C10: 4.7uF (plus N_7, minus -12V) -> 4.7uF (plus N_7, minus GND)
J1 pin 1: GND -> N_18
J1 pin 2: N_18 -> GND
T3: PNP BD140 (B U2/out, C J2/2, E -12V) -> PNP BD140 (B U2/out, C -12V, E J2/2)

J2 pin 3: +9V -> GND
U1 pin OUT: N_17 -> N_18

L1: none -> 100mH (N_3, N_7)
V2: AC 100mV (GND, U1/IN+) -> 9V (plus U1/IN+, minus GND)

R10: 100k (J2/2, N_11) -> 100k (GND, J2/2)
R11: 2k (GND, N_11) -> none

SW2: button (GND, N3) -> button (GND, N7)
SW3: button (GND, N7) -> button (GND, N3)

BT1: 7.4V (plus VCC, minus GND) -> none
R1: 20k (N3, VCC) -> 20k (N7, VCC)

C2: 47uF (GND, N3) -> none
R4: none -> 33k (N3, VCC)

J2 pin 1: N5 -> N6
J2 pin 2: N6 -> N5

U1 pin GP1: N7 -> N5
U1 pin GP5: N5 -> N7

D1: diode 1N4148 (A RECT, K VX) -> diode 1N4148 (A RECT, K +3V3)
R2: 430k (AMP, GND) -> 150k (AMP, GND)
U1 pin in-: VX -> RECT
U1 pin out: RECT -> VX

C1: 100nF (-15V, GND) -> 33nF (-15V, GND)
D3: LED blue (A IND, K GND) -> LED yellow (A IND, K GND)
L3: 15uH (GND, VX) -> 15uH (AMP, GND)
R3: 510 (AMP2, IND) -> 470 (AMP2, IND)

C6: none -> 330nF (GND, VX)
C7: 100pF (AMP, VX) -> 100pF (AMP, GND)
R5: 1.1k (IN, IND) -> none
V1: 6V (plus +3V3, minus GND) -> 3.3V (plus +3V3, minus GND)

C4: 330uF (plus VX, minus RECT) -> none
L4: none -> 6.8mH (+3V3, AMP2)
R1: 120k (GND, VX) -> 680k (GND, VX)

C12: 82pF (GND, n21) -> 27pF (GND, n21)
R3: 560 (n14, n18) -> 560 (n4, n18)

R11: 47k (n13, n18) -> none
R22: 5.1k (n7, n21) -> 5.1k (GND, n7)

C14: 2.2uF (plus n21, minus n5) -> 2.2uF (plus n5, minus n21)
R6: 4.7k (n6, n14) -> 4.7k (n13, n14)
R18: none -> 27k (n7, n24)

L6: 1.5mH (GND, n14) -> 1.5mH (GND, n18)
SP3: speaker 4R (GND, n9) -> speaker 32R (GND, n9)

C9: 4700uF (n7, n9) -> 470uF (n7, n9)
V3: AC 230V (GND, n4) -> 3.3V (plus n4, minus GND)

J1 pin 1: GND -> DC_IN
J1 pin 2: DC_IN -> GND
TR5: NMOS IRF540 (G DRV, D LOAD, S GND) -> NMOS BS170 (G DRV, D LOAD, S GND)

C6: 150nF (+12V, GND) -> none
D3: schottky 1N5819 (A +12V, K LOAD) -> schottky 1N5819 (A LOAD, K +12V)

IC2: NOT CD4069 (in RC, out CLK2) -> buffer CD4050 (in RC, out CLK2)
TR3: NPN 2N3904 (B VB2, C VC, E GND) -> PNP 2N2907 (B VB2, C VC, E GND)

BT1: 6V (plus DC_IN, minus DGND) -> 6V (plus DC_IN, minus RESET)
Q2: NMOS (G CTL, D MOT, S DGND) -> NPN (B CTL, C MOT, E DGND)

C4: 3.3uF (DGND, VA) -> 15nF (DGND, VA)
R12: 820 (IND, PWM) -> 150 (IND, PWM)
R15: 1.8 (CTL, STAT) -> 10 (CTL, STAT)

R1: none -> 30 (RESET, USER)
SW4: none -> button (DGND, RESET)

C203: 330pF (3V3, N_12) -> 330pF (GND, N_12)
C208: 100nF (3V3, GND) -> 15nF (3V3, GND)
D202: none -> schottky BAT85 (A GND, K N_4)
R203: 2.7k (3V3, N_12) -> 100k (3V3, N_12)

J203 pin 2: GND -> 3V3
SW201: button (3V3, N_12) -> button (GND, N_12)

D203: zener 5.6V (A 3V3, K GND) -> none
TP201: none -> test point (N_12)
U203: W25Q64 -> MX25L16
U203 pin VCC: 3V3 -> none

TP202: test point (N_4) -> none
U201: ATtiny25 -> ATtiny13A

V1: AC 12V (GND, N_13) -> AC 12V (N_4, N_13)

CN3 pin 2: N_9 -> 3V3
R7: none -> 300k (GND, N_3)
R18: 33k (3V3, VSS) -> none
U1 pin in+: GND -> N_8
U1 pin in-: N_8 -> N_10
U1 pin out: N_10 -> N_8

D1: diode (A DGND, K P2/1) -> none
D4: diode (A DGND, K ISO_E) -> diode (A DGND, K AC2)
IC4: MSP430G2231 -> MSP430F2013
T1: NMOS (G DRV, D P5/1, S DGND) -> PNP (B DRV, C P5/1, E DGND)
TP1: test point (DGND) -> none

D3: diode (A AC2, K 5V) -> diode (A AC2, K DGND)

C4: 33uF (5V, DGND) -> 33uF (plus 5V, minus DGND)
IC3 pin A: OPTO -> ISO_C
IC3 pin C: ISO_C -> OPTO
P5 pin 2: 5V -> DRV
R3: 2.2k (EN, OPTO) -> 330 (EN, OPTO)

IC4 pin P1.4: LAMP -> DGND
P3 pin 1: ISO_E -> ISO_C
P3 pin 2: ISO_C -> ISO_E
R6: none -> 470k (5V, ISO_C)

● **The problem**
Transcribe the data above verbatim.

● **Response to this task**
C10: 4.7uF (plus N_7, minus -12V) -> 4.7uF (plus N_7, minus GND)
J1 pin 1: GND -> N_18
J1 pin 2: N_18 -> GND
T3: PNP BD140 (B U2/out, C J2/2, E -12V) -> PNP BD140 (B U2/out, C -12V, E J2/2)

J2 pin 3: +9V -> GND
U1 pin OUT: N_17 -> N_18

L1: none -> 100mH (N_3, N_7)
V2: AC 100mV (GND, U1/IN+) -> 9V (plus U1/IN+, minus GND)

R10: 100k (J2/2, N_11) -> 100k (GND, J2/2)
R11: 2k (GND, N_11) -> none

SW2: button (GND, N3) -> button (GND, N7)
SW3: button (GND, N7) -> button (GND, N3)

BT1: 7.4V (plus VCC, minus GND) -> none
R1: 20k (N3, VCC) -> 20k (N7, VCC)

C2: 47uF (GND, N3) -> none
R4: none -> 33k (N3, VCC)

J2 pin 1: N5 -> N6
J2 pin 2: N6 -> N5

U1 pin GP1: N7 -> N5
U1 pin GP5: N5 -> N7

D1: diode 1N4148 (A RECT, K VX) -> diode 1N4148 (A RECT, K +3V3)
R2: 430k (AMP, GND) -> 150k (AMP, GND)
U1 pin in-: VX -> RECT
U1 pin out: RECT -> VX

C1: 100nF (-15V, GND) -> 33nF (-15V, GND)
D3: LED blue (A IND, K GND) -> LED yellow (A IND, K GND)
L3: 15uH (GND, VX) -> 15uH (AMP, GND)
R3: 510 (AMP2, IND) -> 470 (AMP2, IND)

C6: none -> 330nF (GND, VX)
C7: 100pF (AMP, VX) -> 100pF (AMP, GND)
R5: 1.1k (IN, IND) -> none
V1: 6V (plus +3V3, minus GND) -> 3.3V (plus +3V3, minus GND)

C4: 330uF (plus VX, minus RECT) -> none
L4: none -> 6.8mH (+3V3, AMP2)
R1: 120k (GND, VX) -> 680k (GND, VX)

C12: 82pF (GND, n21) -> 27pF (GND, n21)
R3: 560 (n14, n18) -> 560 (n4, n18)

R11: 47k (n13, n18) -> none
R22: 5.1k (n7, n21) -> 5.1k (GND, n7)

C14: 2.2uF (plus n21, minus n5) -> 2.2uF (plus n5, minus n21)
R6: 4.7k (n6, n14) -> 4.7k (n13, n14)
R18: none -> 27k (n7, n24)

L6: 1.5mH (GND, n14) -> 1.5mH (GND, n18)
SP3: speaker 4R (GND, n9) -> speaker 32R (GND, n9)

C9: 4700uF (n7, n9) -> 470uF (n7, n9)
V3: AC 230V (GND, n4) -> 3.3V (plus n4, minus GND)

J1 pin 1: GND -> DC_IN
J1 pin 2: DC_IN -> GND
TR5: NMOS IRF540 (G DRV, D LOAD, S GND) -> NMOS BS170 (G DRV, D LOAD, S GND)

C6: 150nF (+12V, GND) -> none
D3: schottky 1N5819 (A +12V, K LOAD) -> schottky 1N5819 (A LOAD, K +12V)

IC2: NOT CD4069 (in RC, out CLK2) -> buffer CD4050 (in RC, out CLK2)
TR3: NPN 2N3904 (B VB2, C VC, E GND) -> PNP 2N2907 (B VB2, C VC, E GND)

BT1: 6V (plus DC_IN, minus DGND) -> 6V (plus DC_IN, minus RESET)
Q2: NMOS (G CTL, D MOT, S DGND) -> NPN (B CTL, C MOT, E DGND)

C4: 3.3uF (DGND, VA) -> 15nF (DGND, VA)
R12: 820 (IND, PWM) -> 150 (IND, PWM)
R15: 1.8 (CTL, STAT) -> 10 (CTL, STAT)

R1: none -> 30 (RESET, USER)
SW4: none -> button (DGND, RESET)

C203: 330pF (3V3, N_12) -> 330pF (GND, N_12)
C208: 100nF (3V3, GND) -> 15nF (3V3, GND)
D202: none -> schottky BAT85 (A GND, K N_4)
R203: 2.7k (3V3, N_12) -> 100k (3V3, N_12)

J203 pin 2: GND -> 3V3
SW201: button (3V3, N_12) -> button (GND, N_12)

D203: zener 5.6V (A 3V3, K GND) -> none
TP201: none -> test point (N_12)
U203: W25Q64 -> MX25L16
U203 pin VCC: 3V3 -> none

TP202: test point (N_4) -> none
U201: ATtiny25 -> ATtiny13A

V1: AC 12V (GND, N_13) -> AC 12V (N_4, N_13)

CN3 pin 2: N_9 -> 3V3
R7: none -> 300k (GND, N_3)
R18: 33k (3V3, VSS) -> none
U1 pin in+: GND -> N_8
U1 pin in-: N_8 -> N_10
U1 pin out: N_10 -> N_8

D1: diode (A DGND, K P2/1) -> none
D4: diode (A DGND, K ISO_E) -> diode (A DGND, K AC2)
IC4: MSP430G2231 -> MSP430F2013
T1: NMOS (G DRV, D P5/1, S DGND) -> PNP (B DRV, C P5/1, E DGND)
TP1: test point (DGND) -> none

D3: diode (A AC2, K 5V) -> diode (A AC2, K DGND)

C4: 33uF (5V, DGND) -> 33uF (plus 5V, minus DGND)
IC3 pin A: OPTO -> ISO_C
IC3 pin C: ISO_C -> OPTO
P5 pin 2: 5V -> DRV
R3: 2.2k (EN, OPTO) -> 330 (EN, OPTO)

IC4 pin P1.4: LAMP -> DGND
P3 pin 1: ISO_E -> ISO_C
P3 pin 2: ISO_C -> ISO_E
R6: none -> 470k (5V, ISO_C)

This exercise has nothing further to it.